◆ **Task item**: Would you please copy every line below that includes the string "teddy"?

◆ **Exercise data**:
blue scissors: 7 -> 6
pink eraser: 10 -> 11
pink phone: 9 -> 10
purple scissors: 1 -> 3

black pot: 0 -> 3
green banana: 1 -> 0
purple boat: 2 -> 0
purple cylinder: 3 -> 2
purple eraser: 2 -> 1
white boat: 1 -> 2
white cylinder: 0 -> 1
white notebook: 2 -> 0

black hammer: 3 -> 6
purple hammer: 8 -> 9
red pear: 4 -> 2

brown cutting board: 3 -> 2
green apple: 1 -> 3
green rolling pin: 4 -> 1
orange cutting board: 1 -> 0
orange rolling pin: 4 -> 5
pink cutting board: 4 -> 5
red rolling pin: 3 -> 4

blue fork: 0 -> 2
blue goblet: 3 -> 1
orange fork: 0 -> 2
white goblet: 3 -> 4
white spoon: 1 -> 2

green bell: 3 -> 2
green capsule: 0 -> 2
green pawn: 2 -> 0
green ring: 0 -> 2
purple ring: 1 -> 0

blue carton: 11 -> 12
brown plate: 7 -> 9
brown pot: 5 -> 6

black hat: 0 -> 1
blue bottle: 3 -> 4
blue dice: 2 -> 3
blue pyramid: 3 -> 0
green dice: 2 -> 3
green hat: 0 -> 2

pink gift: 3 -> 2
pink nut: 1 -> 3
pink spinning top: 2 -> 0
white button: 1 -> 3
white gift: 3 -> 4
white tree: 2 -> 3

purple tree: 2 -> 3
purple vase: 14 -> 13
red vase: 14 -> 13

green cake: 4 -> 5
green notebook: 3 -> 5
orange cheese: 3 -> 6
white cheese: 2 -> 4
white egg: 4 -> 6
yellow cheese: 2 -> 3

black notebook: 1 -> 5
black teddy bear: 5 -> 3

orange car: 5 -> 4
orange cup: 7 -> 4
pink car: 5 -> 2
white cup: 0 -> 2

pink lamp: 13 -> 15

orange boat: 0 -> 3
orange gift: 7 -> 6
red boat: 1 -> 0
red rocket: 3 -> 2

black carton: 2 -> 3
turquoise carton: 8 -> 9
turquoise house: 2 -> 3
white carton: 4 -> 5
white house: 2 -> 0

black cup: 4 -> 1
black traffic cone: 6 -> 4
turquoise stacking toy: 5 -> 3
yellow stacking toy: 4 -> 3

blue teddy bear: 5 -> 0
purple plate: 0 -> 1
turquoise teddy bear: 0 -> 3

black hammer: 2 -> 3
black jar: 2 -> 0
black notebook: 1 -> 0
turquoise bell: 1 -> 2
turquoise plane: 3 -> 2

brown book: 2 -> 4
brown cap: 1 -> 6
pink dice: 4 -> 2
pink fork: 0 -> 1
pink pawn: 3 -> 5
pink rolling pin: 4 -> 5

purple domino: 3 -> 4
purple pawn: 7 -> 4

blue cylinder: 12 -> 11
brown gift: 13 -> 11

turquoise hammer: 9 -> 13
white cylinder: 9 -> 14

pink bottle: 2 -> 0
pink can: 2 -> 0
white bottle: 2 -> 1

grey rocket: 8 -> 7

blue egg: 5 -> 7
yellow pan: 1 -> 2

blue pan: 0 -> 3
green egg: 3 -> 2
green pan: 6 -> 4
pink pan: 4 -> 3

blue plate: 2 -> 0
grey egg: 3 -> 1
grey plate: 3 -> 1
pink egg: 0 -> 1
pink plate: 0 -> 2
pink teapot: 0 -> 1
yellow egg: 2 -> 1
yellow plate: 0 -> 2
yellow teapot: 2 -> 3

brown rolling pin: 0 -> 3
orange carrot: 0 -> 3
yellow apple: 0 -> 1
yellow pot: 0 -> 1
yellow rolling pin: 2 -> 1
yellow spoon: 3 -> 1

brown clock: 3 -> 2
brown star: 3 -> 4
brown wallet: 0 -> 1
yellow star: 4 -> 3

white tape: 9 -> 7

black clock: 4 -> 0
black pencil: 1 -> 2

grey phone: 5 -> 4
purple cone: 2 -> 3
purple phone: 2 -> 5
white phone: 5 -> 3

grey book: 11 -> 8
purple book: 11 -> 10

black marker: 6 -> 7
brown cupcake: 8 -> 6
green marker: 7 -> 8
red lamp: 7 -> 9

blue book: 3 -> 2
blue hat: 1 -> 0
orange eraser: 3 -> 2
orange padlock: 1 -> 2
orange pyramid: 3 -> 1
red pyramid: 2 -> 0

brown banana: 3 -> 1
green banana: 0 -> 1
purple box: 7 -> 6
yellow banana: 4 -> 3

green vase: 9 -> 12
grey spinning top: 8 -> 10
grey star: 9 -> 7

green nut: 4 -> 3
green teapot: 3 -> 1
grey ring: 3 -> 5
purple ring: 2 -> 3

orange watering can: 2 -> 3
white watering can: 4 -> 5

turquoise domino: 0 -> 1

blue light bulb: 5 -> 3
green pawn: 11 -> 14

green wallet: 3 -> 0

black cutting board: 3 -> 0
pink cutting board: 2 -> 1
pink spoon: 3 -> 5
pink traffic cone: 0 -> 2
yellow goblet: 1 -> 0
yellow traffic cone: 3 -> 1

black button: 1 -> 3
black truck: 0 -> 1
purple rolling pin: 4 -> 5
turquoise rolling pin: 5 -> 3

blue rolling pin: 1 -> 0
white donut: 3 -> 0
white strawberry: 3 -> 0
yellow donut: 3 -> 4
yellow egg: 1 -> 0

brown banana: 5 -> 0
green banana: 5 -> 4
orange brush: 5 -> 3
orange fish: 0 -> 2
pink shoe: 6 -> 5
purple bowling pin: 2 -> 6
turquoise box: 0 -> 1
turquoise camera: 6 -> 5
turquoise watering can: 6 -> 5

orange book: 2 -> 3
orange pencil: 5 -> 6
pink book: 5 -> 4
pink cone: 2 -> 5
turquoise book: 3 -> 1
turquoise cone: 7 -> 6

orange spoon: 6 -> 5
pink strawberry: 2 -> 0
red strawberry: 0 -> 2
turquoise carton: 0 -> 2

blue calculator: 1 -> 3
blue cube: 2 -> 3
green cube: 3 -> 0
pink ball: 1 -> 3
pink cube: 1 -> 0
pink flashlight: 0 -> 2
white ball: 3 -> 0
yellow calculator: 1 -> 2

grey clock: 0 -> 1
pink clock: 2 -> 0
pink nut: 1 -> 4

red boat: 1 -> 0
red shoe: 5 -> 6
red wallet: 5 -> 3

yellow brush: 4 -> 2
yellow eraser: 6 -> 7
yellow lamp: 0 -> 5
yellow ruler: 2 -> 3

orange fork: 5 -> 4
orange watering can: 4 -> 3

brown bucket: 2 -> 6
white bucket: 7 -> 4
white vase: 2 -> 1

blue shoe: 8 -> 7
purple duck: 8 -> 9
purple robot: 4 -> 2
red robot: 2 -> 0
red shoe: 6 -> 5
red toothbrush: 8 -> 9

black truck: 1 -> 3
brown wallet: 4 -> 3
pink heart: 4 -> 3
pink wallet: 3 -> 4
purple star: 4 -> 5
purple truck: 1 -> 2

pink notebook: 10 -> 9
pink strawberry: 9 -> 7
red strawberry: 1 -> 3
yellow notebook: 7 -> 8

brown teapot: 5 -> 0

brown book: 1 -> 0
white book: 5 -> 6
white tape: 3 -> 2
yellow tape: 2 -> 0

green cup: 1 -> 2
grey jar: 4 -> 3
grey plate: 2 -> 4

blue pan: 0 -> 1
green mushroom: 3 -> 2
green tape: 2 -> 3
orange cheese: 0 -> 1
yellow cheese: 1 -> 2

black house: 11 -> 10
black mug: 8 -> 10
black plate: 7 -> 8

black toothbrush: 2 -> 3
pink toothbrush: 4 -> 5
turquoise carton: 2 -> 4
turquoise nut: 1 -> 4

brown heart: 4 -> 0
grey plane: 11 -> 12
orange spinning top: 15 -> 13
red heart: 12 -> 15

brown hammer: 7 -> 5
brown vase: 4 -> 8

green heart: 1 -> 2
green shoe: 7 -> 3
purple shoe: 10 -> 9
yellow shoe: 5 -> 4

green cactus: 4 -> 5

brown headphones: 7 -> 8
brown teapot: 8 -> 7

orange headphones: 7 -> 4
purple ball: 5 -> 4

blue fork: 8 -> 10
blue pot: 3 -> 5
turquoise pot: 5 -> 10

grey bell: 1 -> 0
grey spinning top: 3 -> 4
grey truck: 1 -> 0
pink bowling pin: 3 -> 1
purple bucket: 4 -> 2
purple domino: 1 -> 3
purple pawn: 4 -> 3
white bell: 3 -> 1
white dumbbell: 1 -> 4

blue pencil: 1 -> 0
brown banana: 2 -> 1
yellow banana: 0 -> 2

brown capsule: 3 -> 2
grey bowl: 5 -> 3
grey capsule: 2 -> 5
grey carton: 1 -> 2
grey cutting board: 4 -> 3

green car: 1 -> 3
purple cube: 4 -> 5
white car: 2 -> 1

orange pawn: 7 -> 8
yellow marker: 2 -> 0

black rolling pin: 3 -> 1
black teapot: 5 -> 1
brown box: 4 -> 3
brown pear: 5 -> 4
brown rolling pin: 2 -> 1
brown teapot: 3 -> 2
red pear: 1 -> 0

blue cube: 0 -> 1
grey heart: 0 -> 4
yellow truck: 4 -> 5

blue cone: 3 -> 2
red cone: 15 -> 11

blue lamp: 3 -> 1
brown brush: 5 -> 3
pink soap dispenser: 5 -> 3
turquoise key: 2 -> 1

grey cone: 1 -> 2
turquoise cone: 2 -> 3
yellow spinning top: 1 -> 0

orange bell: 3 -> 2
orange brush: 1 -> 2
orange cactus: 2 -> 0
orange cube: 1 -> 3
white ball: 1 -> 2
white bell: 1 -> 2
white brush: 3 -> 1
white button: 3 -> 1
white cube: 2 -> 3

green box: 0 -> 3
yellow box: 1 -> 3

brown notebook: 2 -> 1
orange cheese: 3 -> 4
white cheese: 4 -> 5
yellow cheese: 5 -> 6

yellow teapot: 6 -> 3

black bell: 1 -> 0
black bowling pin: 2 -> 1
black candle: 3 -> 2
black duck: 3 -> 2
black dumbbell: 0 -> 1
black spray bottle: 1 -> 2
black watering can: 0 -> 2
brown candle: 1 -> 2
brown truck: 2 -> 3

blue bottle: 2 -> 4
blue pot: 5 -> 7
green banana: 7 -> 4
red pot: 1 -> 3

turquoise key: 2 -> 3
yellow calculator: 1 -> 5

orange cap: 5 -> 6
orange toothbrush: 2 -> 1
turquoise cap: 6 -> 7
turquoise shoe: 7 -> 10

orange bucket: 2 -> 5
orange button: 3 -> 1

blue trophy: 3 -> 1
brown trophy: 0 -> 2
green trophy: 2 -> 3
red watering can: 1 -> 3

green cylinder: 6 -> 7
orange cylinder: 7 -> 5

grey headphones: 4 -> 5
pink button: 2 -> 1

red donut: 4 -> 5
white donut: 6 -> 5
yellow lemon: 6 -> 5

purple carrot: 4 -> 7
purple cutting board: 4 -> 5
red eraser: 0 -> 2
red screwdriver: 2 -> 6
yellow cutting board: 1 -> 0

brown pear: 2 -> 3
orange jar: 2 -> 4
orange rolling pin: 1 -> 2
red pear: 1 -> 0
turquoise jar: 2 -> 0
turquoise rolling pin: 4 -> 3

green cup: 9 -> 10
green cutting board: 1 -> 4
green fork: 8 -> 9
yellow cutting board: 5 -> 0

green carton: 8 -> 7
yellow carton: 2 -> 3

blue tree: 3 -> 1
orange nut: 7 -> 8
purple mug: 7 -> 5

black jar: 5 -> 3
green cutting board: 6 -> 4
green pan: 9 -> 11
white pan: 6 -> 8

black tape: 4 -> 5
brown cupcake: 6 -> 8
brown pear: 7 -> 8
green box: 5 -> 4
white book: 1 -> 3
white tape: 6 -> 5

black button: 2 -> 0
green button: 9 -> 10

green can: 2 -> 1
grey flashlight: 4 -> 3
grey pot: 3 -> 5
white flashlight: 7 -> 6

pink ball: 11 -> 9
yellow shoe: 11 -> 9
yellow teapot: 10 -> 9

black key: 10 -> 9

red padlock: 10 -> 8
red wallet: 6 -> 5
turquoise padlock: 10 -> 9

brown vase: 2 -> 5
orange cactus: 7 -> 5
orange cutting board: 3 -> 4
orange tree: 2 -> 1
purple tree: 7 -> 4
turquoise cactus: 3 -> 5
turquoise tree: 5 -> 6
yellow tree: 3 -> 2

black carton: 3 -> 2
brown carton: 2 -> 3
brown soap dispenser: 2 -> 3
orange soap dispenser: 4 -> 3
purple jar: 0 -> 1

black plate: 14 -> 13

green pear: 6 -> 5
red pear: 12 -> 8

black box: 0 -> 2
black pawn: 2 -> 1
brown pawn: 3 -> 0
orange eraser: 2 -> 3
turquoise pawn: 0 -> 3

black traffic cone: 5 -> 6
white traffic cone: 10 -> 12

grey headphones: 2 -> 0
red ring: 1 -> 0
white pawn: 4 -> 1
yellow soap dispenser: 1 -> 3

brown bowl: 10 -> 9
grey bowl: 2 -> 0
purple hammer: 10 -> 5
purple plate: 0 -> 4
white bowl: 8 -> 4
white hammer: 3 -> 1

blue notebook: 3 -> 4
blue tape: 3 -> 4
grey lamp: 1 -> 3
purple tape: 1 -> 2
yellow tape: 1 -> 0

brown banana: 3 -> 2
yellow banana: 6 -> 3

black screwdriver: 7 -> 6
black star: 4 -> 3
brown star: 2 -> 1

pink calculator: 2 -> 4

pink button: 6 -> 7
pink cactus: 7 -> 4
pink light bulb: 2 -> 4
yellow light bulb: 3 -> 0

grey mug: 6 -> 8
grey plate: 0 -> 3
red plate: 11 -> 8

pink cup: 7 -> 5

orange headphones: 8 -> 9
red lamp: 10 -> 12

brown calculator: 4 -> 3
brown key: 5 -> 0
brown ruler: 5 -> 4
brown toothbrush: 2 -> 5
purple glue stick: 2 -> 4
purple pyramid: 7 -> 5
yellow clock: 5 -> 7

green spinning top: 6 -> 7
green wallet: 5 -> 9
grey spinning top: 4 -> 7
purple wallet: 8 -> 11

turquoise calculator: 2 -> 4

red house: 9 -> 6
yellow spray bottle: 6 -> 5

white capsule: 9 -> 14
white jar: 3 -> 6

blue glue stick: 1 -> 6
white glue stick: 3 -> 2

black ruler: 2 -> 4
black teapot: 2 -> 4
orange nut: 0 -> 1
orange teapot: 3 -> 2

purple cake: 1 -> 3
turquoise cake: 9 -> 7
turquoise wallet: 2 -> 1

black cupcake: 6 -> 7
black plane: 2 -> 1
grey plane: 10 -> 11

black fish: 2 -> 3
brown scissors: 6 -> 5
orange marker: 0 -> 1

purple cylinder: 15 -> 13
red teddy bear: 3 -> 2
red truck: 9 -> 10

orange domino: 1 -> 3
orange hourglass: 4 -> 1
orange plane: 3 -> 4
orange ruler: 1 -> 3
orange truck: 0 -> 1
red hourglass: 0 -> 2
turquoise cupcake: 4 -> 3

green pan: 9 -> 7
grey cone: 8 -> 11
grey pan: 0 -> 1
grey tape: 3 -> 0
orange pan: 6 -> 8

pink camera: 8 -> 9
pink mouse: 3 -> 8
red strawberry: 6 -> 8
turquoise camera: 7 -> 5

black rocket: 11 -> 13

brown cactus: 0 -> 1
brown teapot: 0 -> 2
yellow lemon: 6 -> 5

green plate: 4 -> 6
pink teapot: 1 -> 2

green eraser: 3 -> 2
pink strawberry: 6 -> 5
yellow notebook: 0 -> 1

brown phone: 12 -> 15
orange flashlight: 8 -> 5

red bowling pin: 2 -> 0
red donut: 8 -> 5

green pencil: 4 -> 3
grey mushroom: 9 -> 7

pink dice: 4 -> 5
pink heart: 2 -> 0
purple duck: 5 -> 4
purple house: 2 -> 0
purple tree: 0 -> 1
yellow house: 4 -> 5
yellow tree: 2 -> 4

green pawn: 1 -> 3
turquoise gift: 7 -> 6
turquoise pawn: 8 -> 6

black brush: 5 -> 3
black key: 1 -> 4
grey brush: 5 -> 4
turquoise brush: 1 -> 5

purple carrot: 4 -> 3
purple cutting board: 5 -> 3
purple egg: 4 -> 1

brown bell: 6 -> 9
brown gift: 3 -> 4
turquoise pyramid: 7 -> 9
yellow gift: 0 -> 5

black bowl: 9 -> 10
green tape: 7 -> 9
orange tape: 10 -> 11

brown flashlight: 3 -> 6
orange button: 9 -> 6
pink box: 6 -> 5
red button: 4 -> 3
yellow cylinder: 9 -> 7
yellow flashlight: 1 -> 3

◆ **The answer**:
black teddy bear: 5 -> 3
blue teddy bear: 5 -> 0
turquoise teddy bear: 0 -> 3
red teddy bear: 3 -> 2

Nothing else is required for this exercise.